* _ACTIVITY_
Having located "blue brick D3:D4 level 2 -> none" in the listing below, write out its line and every following line exactly, last line included, without the pictures.
== Segment start ==
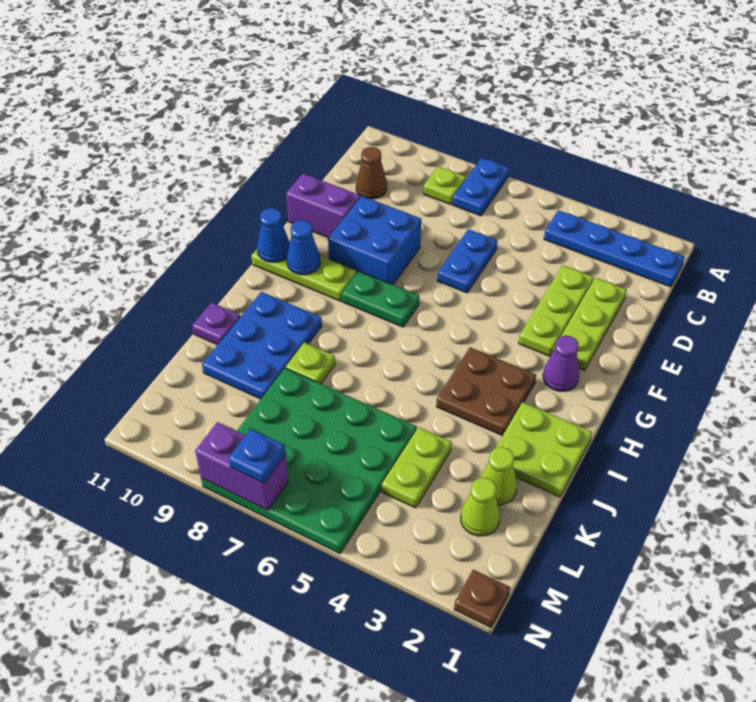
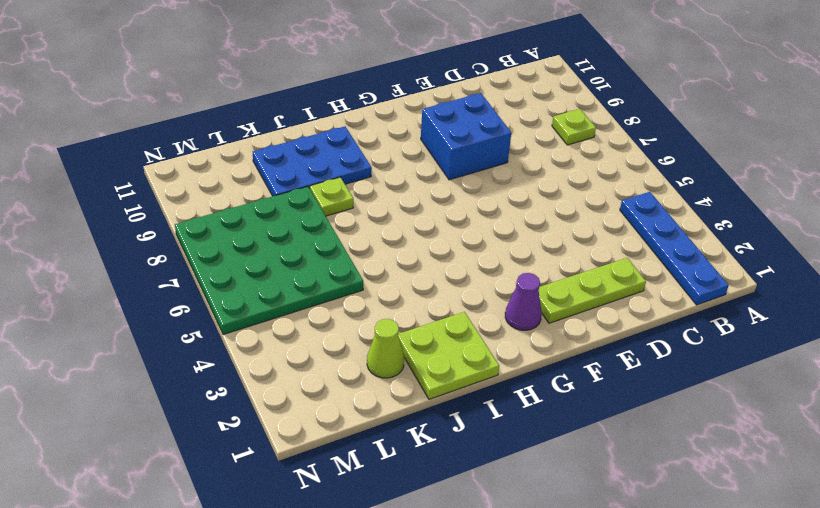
none -> blue plate A7:B7 level 1
none -> brown cone C10 level 1
none -> lime plate D3:F3 level 1

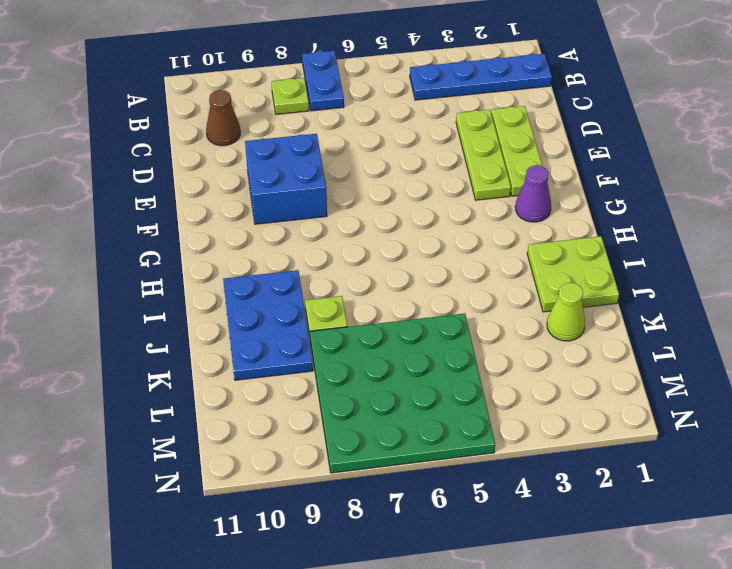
none -> blue plate D6:E6 level 1
none -> purple brick E10:E11 level 1
none -> green plate G7:G8 level 1

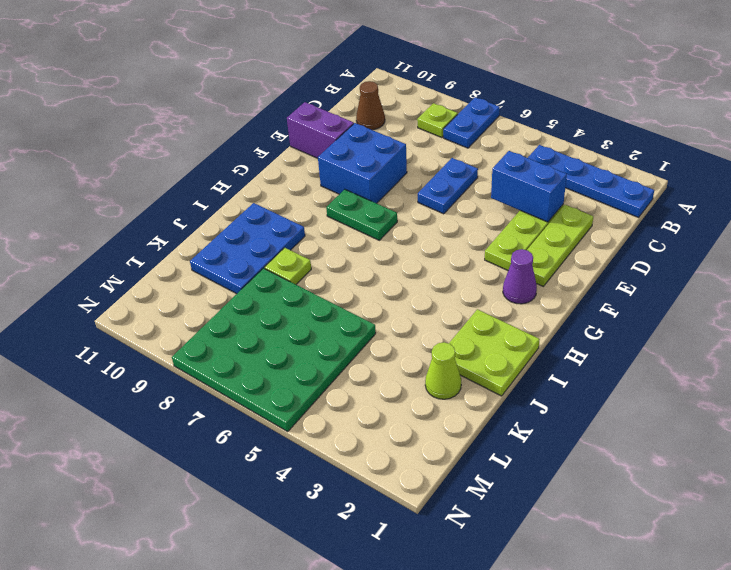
blue brick D3:D4 level 2 -> none
none -> lime plate G9:G11 level 1
none -> brown plate H3:I4 level 1
none -> purple plate J11 level 1

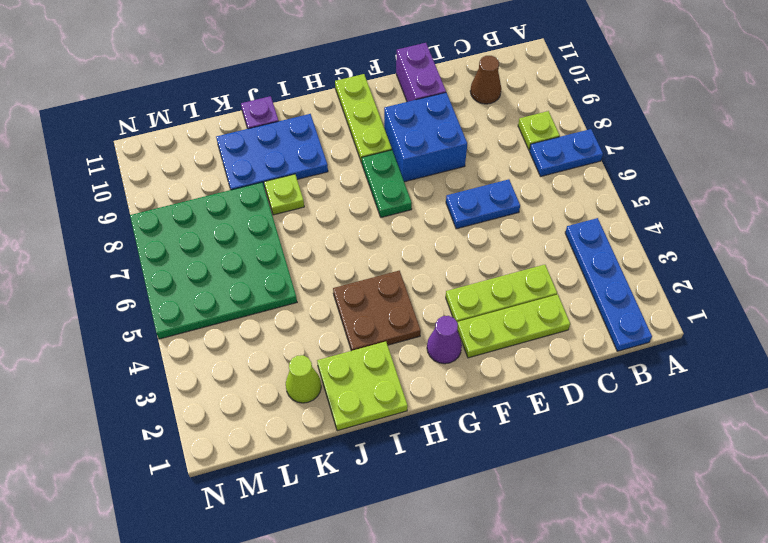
none -> lime plate K4:L4 level 1
none -> lime cone L2 level 1
none -> brown plate N1 level 1

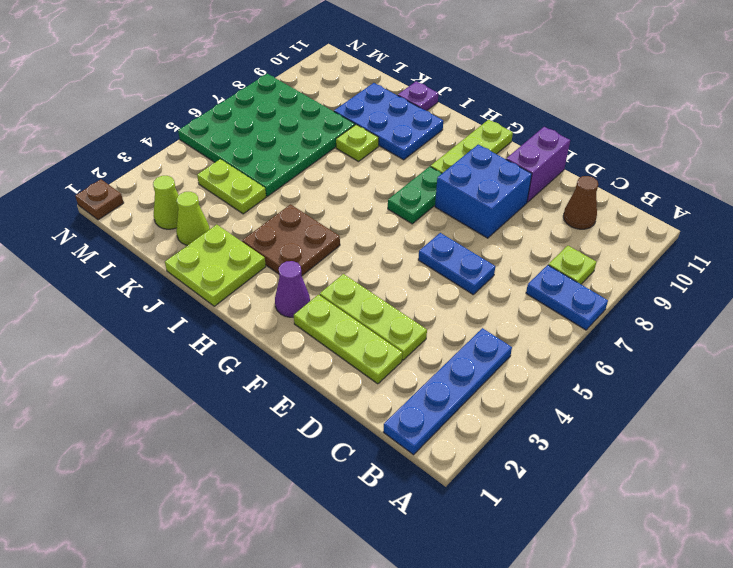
none -> blue cone G10 level 2
none -> blue cone G11 level 2
none -> purple brick N7:N8 level 2

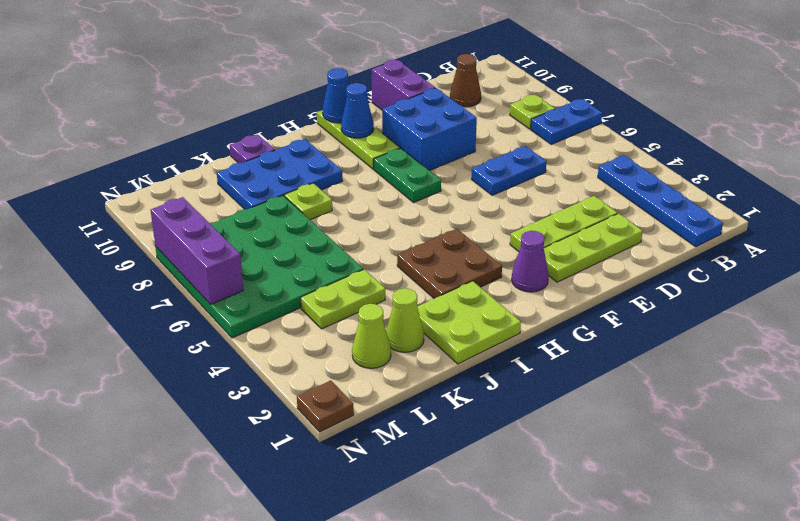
purple brick N6:N8 level 2 -> purple brick N7:N8 level 2
none -> blue plate N7 level 3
== Segment end ==
* _YOUR RESPONSE_
blue brick D3:D4 level 2 -> none
none -> lime plate G9:G11 level 1
none -> brown plate H3:I4 level 1
none -> purple plate J11 level 1

none -> lime plate K4:L4 level 1
none -> lime cone L2 level 1
none -> brown plate N1 level 1

none -> blue cone G10 level 2
none -> blue cone G11 level 2
none -> purple brick N7:N8 level 2

purple brick N6:N8 level 2 -> purple brick N7:N8 level 2
none -> blue plate N7 level 3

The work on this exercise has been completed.